(Dataset items)
##########
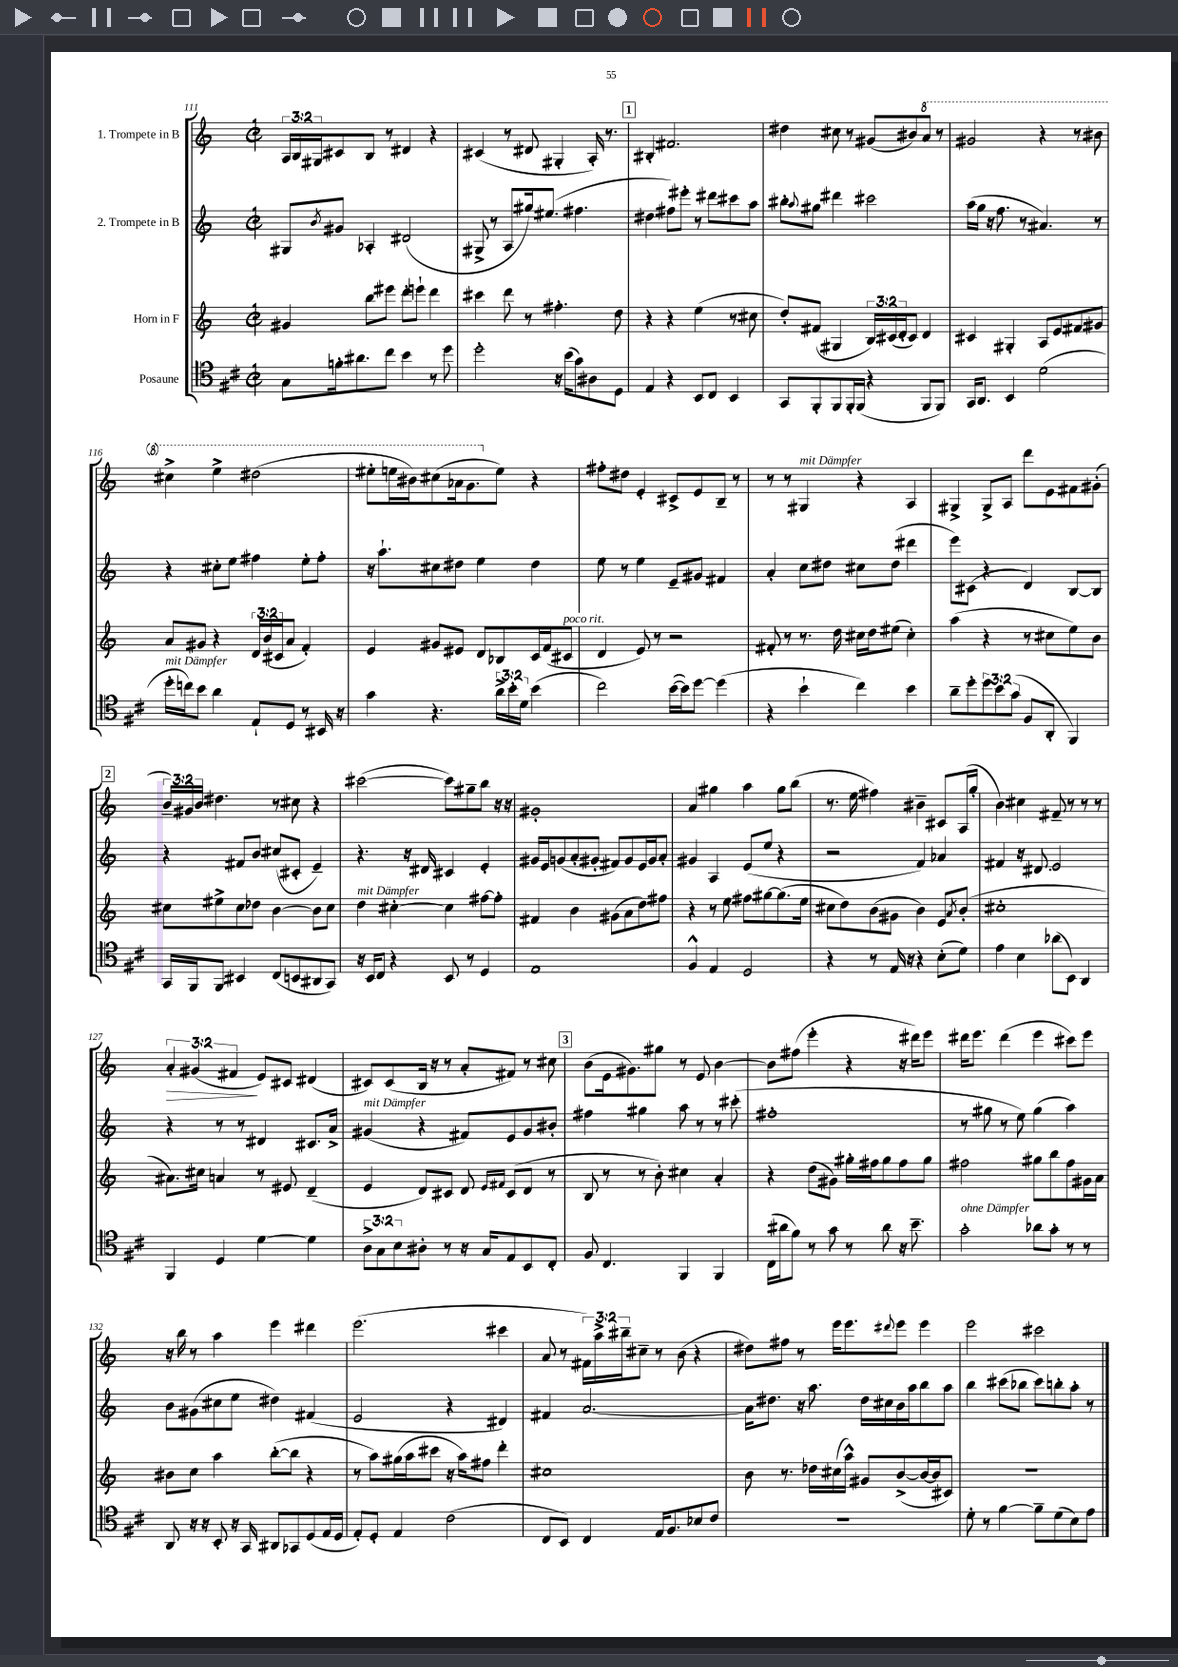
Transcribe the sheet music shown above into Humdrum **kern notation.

**kern	**kern	**kern	**kern	**dynam
*part4	*part3	*part2	*part1	*part1
*staff4	*staff3	*staff2	*staff1	*staff1
*I"Posaune	*I"Horn in F	*I"2. Trompete in B	*I"1. Trompete in B	*
*clefC4	*clefG2	*clefG2	*clefG2	*
*k[f#c#]	*k[]	*k[]	*k[]	*
*M2/2	*M2/2	*M2/2	*M2/2	*
*met(c|)	*met(c|)	*met(c|)	*met(c|)	*
=111	=111	=111	=111	=111
8G\L	4g#X/	8G#X/L	24A/LL	.
.	.	.	24B/	.
.	.	.	24G#X/J	.
.	.	8qb/	.	.
16fn'\k	.	8g#X/J	8c#X/	.
8.a#X\	.	.	.	.
.	8bb\L	4A-X'/	8B/J	.
8cc#\J	8eee#X\J	.	8r	.
4b\	8ddd'\L	(2d#X/	4d#X/	.
.	8eeen`\J	.	.	.
8r	4ddd\	.	4r	.
8dd\	.	.	.	.
=112	=112	=112	=112	=112
2dd'\	4ccc#X\	8G#X^/	(4c#X/	.
.	.	8r	.	.
.	8ddd\	8A/L	8r	.
.	8r	16gg#X/k)	8d#X/	.
.	.	(8.ee#X/J	.	.
16r	4.ff#X'\	.	4G#X'/	.
(16b\KL	.	.	.	.
8g\)	.	4.ff#X\	.	.
8A#X\	.	.	16A'/)	.
.	.	.	8.r	.
8D\J	8dd\	.	.	.
!!LO:REH:place=s1:t=1
=113	=113	=113	=113	=113
4E/	4r	4dd#X\	4B#X'/	.
4r	4r	8ff#X\L)	2.f#X/	.
.	.	8eee#X'\J	.	.
8BB/L	(4ee\	8r	.	.
8C#/J	.	8ddd#X\L	.	.
4BB/	8r	8ccc#X\	.	.
.	8cc#X\	8aa\J	.	.
=114	=114	=114	=114	=114
8GG/L	8dd'/L)	8bb#X'\L	4dd#X\	.
.	.	8qqaa/	.	.
8FF#'/	(8f#X/J	8gg#X\J	.	.
8FF#/	4G#X/	4ddd#X\	8cc#X\	.
16FF#'/L	.	.	8r	.
(16FF#/JJ	.	.	.	.
4r	24B/LL)	2ccc#X\	(8g#X/L	.
.	(24c#X/	.	.	.
.	24d'/J	.	.	.
.	8c#/J)	.	8b#X/)	.
*	*	*	*8va	*
8FF#/L	4d/	.	8aa/J	.
8FF#/J)	.	.	8r	.
=115	=115	=115	=115	=115
16GG/KL	4c#X/	(16aa\LL	2gg#X/	.
8.AA/J	.	16gg\JJ	.	.
.	.	16r	.	.
.	.	8.ff\	.	.
4BB/	4G#X'/	.	.	.
.	.	8r	.	.
(2d\	8A/L	4.a#X/)	4r	.
.	8e/	.	.	.
.	8f#X/	.	8r	.
.	8g#X/J	8r	8bb#X\	.
!!LO:LB:g=z
=116	=116	=116	=116	=116
!LO:TX:a:i:t=mit Dämpfer	!	!	!	!
16dd'\LL	8a/L	4r	4ccc#X^\	.
16ccn\J)	.	.	.	.
8b\J	8g#X/J	.	.	.
4a\	4r	8cc#X'\L	4eee^\	.
.	.	8ee\J	.	.
8E`/L	24d/LL	4ff#X\	(2ddd#X\	.
.	(24b/	.	.	.
.	24c#X/J	.	.	.
8D/J	8a/J	.	.	.
8r	4f'/)	8ee'\L	.	.
16BB#X/	.	8ff#'\J	.	.
16r	.	.	.	.
=117	=117	=117	=117	=117
4g\	4e/	16r	8eee#X'\L	.
.	.	8.aa`\L	.	.
.	.	.	16eeen\L	.
.	.	.	16bb#X\J)	.
4.r	8g#X/L	8cc#X\	(8ccc#X\	.
.	8e#X/J	8dd#X\J	16aa-X\k	.
.	.	.	8.gg\	.
.	8d/L	4ee\	.	.
*	*	*	*X8va	*
24a^\LL	8B-X/	.	8ee\J)	.
24b'\	.	.	.	.
24d\JJ	.	.	.	.
(4b\	16c/L	4dd#\	4r	.
.	(16f/J	.	.	.
!	!LO:TX:a:i:t=poco rit.	!	!	!
.	8c#X/J	.	.	.
=118	=118	=118	=118	=118
2cc#\)	4d/	8ee\	8ff#X'\L	.
.	.	8r	8dd#X\J	.
.	8e/)	4ee\	4e'/	.
.	8r	.	.	.
([16b\LL	2r	8e~/L	8c#X^/L	.
16b\J])	.	.	.	.
[8dd\J	.	8g#X/J	8e/	.
(4dd\]	.	4f#X/	8B~/J	.
.	.	.	8r	.
=119	=119	=119	=119	=119
4r	8f#X'/	4a'/	8r	.
.	8r	.	8r	.
!	!	!	!LO:TX:a:i:t=mit Dämpfer	!
4b`\	8.r	8cc\L	4G#X/	.
.	.	8dd#X\J	.	.
.	16dd\	.	.	.
4cc#\)	16cc#X\LL	8cc#X\L	4r	.
.	16dd\J	.	.	.
.	(8ee#X\J	(8dd#\J	.	.
4b\	4cc#'\)	4ddd#X\	4A/	.
=120	=120	=120	=120	=120
8a~\L	(4aa\	8eee\L)	4G#X^/	.
8dd'\	.	(8c#X\J	.	.
12dd\	4r	4r	8G#^/L	.
12b\	.	.	.	.
.	.	.	8A/J	.
(12g\J	.	.	.	.
8F#/L	8r	4d/)	8ddd\L	.
8AA'/J	8cc#X\L	.	8e\	.
4FF#/)	8ee\)	[8B/L	8f#X\	.
.	8b\J	8B/J]	(8g#X'\J	.
!!LO:LB:g=z
!!LO:REH:place=s1:t=2
=121	=121	=121	=121	=121
16GG/LL	8cc#X\L	4r	24b~/LL)	.
.	.	.	24g#X/	.
16FF#/J	.	.	.	.
.	.	.	24b/JJ	.
8FF#/J	8ee#X^\	.	4.dd#X\	.
4BB#X/	8cc#\	8f#X/L	.	.
.	8dd-X\J	8b/J	.	.
(8C#/L	[4b\	(8cc#X/L	8r	.
8BBn/	.	8c#X'/J	8cc#X\	.
8AA#X/	8b\L]	4e~/)	4r	.
8GG/J)	8cc#\J	.	.	.
=122	=122	=122	=122	=122
!	!LO:TX:a:i:t=mit Dämpfer	!	!	!
16r	4dd\	4.r	([2ccc#X\	.
16BB/KL	.	.	.	.
8C#/J	.	.	.	.
4r	[4cc#X'\	.	.	.
.	.	16r	.	.
.	.	16d#X/	.	.
8BB/	4cc#\]	4c#X/	8ccc#\L])	.
8r	.	.	8gg#X~\	.
4D/	[8ff#X\L	4e'/	8bb\J	.
.	8ff#'\J]	.	16r	.
.	.	.	16r	.
=123	=123	=123	=123	=123
1E	4f#X/	16g#X/LL	1g#X'	.
.	.	16e/J	.	.
.	.	(8gn/	.	.
.	4b\	8a'/	.	.
.	.	8g#X'/J	.	.
.	(8g#X\L	8f#X/L)	.	.
.	8a\	8g#/	.	.
.	8dd\)	16e/L	.	.
.	.	16g#/J	.	.
.	8ff#X\J	8a'/J	.	.
=124	=124	=124	=124	=124
4F#^^/	4r	4g#X/	4a/	.
4E/	8r	4A/	4gg#X\	.
.	8ee\	.	.	.
2D/	8ff#X\L	(8e/L	4aa\	.
.	[8gg#X\	8ee/J	.	.
.	(8.gg#\]	4r	8gg#\L	.
.	.	.	(8bb\J	.
.	16ee\Jk	.	.	.
=125	=125	=125	=125	=125
4r	8cc#X\L	2r	8.r	.
.	8dd\)	.	.	.
.	.	.	16ee\	.
8r	(8b\	.	4ff#X\)	.
16E/	8g#X\J	.	.	.
16r	.	.	.	.
4r	4b\)	4f/)	4b#X~\	.
(8B'\L	8e/L	4a-X/	8c#X/L	.
.	8qa/	.	.	.
8d\J)	(8b'/J	.	(16A/L	.
.	.	.	16gg'/JJ	.
=126	=126	=126	=126	=126
4e\	1cc#X'	4f#X/	4b\)	.
4B\	.	16r	4cc#X\	.
.	.	8.d#X/	.	.
(8a-X\L	.	2e/	8f#X~/	.
8BB\J)	.	.	8r	.
4AA/	.	.	8r	.
.	.	.	8r	.
!!LO:LB:g=z
=127	=127	=127	=127	=127
!	!	!	!	!LO:HP:b
4FF#/	8.a#X\L)	4r	6a'/	>
.	.	.	(6g#X/	.
.	16cc#X\Jk	.	.	.
4D/	4an/	8r	.	.
.	.	.	6f#X/	.
.	.	8r	.	.
[4d\	8r	4d#X/	8e/L)	]
.	8e#X/	.	8c#X/J	.
4d\]	(4d~/	8.c#X/L	(4d#X/	.
.	.	16a^/Jk	.	.
=128	=128	=128	=128	=128
!	!	!LO:TX:a:i:t=mit Dämpfer	!	!
12A^\L	4e/	(4g#X/	8c#X/L)	.
12G\	.	.	.	.
.	.	.	(8c#/	.
12B\	.	.	.	.
8A#X'\J	8d/L)	4r	16B/Jk	.
.	.	.	16r	.
8r	8c#X/J	.	8r	.
16r	8d/	8f#X/L)	8a'/L	.
16G/KL	.	.	.	.
.	16qqe/LL	.	.	.
.	16qqf#X/JJ	.	.	.
8E/	(8c#/L	8e/	8f#X/J)	.
8BB/	8d/J	8g#/	8r	.
8C#'/J	8r	8b#X'/J	8cc#X\	.
!!LO:REH:place=s1:t=3
=129	=129	=129	=129	=129
8F#/	8B/	4ff#X\	(8b\L	.
4.C#/	8r	.	16e\k	.
.	.	.	8.g#X\)	.
.	8r	4gg#X\	.	.
.	8b'\)	.	8gg#X\J	.
4FF#/	4cc#X\	8aa\	8r	.
.	.	8r	8e/	.
4FF#/	4a'/	8r	[4b\	.
.	.	(8ccc#X'\	.	.
=130	=130	=130	=130	=130
(16C#\LL	4r	1ff#X'	8b\L]	.
16a#X\J	.	.	.	.
8f#\J)	.	.	(8ff#X\J	.
8r	(8dd\L	.	4eee'\	.
8g\	8g#X\J)	.	.	.
8r	16gg#X'\LL	.	4r	.
.	16ff#X\J	.	.	.
8a#\	8gg#\	.	.	.
16r	8ff#\	.	16r	.
8.b~\	.	.	16ddd#X\KL)	.
.	8gg#\J	.	8eee\J	.
=131	=131	=131	=131	=131
!LO:TX:a:i:t=ohne Dämpfer	!	!	!	!
2g'\	2ff#X\	8r	16ddd#X\KL	.
.	.	.	8.eee\J	.
.	.	8gg#X\	.	.
.	.	8r	(4ddd#\	.
.	.	8ee\)	.	.
8a-X\L	8gg#X\L	(4gg#\	4eee\	.
8g'\J	8bb\	.	.	.
8r	8ff#\	4aa\)	8ccc#X\L)	.
8r	16g#X\L	.	8eee\J	.
.	16a\JJ	.	.	.
!!LO:LB:g=z
=132	=132	=132	=132	=132
8AA/	8b#X\L	8b\L	16r	.
.	.	.	16bb\	.
16r	8cc\J	(8g#X\	8r	.
16r	.	.	.	.
8BB'/	4aa\	8cc#X\	4aa\	.
16r	.	8ee\J	.	.
16GG/	.	.	.	.
8AA#X/L	([8bb'\L	4dd#X\)	4eee\	.
8GG-X/	8bb\J]	.	.	.
(8D/	4r	(4f#X/	4ddd#X\	.
16E/L	.	.	.	.
16D/JJ	.	.	.	.
=133	=133	=133	=133	=133
8E'/L)	8r	2e/	(2.eee\	.
8D'/J	8aa\L)	.	.	.
4E/	(16gg#X\L	.	.	.
.	16aa\J	.	.	.
.	8ccc#X\J	.	.	.
(2c#\	16r	4r	.	.
.	16aa\KL)	.	.	.
.	8ff#X\J	.	.	.
.	4ddd'\	4d#X/)	4ccc#X\	.
=134	=134	=134	=134	=134
8C#/L	1cc#X	4f#X/	8a/	.
8BB/J)	.	.	8r	.
4C#/	.	[2.a/	24f#X\LL)	.
.	.	.	24aa^\	.
.	.	.	24bb#X~\J	.
.	.	.	8cc#X~\J	.
16E/KL	.	.	8r	.
8.F#/	.	.	.	.
.	.	.	(8b\	.
8B-X/	.	.	4r	.
8c#/J	.	.	.	.
=135	=135	=135	=135	=135
1r	8b\	16a\KL]	8dd#X\L)	.
.	.	8.dd#X\J	.	.
.	8.r	.	8ff#X\J	.
.	.	16r	8r	.
.	16dd-X\LL	8.aa\	.	.
.	(16cc#X\	.	16eee\KL	.
.	16aa^^\JJ)	.	8.eee\	.
.	8g#X/L	16dd#\LL	.	.
.	.	16cc#X\	.	.
.	.	.	8qqddd#X/	.
.	([8b^/	16b\	8eee\J	.
.	.	16aa\J	.	.
.	16b/L_	8bb\	4eee\	.
.	16b/J]	.	.	.
.	8c#X/J)	8aa\J	.	.
=136	=136	=136	=136	=136
8d'\	1r	4bb\	2eee\	.
8r	.	.	.	.
[4f#\	.	(8ccc#X\L	.	.
.	.	8bb-X\J	.	.
8f#~\L]	.	8ccc#\L)	2ccc#X\	.
(8d\	.	8bbn'\	.	.
8B\)	.	8aa'\J	.	.
8e\J	.	8r	.	.
==	==	==	==	==
*-	*-	*-	*-	*-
##########
▸ **WHAT NEEDS TO BE DONE**: Find each line in the items above that contains the word "Dämpfer" and copy those lines out. Match the case exactly.

▸ **PROBLEM SOLUTION**:
!LO:TX:a:i:t=mit Dämpfer	!	!	!	!
!	!	!	!LO:TX:a:i:t=mit Dämpfer	!
!	!LO:TX:a:i:t=mit Dämpfer	!	!	!
!	!	!LO:TX:a:i:t=mit Dämpfer	!	!
!LO:TX:a:i:t=ohne Dämpfer	!	!	!	!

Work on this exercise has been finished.